### [Directions]
In the material below, find each line with the word "czerwony" and copy it.

=== Section Start ===

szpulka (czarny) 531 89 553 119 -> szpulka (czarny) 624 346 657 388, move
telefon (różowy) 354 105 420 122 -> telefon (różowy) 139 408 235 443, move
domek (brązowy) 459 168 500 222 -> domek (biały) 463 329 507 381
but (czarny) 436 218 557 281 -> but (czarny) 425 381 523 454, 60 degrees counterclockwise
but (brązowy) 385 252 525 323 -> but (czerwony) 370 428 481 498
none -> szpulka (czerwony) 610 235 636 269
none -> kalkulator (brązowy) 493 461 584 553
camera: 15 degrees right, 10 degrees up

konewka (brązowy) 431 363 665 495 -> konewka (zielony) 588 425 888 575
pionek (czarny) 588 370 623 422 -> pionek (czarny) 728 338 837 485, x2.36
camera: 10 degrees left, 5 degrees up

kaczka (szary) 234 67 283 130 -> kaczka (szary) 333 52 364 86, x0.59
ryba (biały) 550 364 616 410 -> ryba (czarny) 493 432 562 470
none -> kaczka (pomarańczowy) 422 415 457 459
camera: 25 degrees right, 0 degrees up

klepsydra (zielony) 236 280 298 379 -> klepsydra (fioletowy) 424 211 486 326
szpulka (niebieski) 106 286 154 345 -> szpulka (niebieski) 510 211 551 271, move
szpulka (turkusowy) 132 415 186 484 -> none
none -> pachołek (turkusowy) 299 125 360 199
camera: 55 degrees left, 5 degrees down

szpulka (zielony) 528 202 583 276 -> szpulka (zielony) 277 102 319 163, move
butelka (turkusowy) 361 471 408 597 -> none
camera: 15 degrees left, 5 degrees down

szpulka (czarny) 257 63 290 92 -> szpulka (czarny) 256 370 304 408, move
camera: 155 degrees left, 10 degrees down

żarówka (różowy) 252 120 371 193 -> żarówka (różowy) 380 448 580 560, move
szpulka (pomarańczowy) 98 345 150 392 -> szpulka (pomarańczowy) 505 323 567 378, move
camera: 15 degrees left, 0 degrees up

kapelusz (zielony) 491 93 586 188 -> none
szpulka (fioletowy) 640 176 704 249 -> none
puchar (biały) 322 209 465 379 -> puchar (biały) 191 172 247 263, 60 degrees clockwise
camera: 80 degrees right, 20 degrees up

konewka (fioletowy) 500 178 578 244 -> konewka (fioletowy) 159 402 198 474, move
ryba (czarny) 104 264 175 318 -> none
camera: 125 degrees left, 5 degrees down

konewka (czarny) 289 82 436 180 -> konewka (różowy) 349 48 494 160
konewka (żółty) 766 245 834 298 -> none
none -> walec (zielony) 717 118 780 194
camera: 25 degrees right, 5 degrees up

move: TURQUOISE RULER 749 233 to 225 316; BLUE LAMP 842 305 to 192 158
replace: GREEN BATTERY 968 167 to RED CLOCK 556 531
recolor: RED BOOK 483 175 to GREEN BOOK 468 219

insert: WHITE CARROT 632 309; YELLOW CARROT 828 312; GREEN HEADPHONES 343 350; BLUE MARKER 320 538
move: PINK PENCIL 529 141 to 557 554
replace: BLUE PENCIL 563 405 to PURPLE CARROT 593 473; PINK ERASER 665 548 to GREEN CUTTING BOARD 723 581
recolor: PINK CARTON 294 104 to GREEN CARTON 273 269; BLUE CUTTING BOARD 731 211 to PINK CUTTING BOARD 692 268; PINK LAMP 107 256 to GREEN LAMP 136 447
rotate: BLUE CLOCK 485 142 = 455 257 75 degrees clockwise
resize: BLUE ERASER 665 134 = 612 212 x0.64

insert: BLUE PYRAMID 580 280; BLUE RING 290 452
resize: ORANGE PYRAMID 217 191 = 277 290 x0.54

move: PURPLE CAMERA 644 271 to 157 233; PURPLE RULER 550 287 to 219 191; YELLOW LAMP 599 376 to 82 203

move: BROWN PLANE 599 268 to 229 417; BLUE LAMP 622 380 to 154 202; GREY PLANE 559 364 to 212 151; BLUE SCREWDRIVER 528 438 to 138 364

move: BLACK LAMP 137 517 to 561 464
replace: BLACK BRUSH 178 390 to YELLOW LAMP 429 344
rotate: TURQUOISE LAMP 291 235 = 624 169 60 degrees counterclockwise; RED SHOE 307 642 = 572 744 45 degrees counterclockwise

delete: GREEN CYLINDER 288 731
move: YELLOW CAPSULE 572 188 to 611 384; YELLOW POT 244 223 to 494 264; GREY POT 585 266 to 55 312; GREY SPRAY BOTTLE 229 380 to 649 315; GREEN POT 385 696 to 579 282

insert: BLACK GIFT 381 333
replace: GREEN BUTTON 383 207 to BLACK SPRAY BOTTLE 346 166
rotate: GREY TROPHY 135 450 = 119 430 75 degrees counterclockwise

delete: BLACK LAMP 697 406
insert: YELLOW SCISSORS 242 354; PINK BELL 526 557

=== Section End ===

### [Output of the exercise]
but (brązowy) 385 252 525 323 -> but (czerwony) 370 428 481 498
none -> szpulka (czerwony) 610 235 636 269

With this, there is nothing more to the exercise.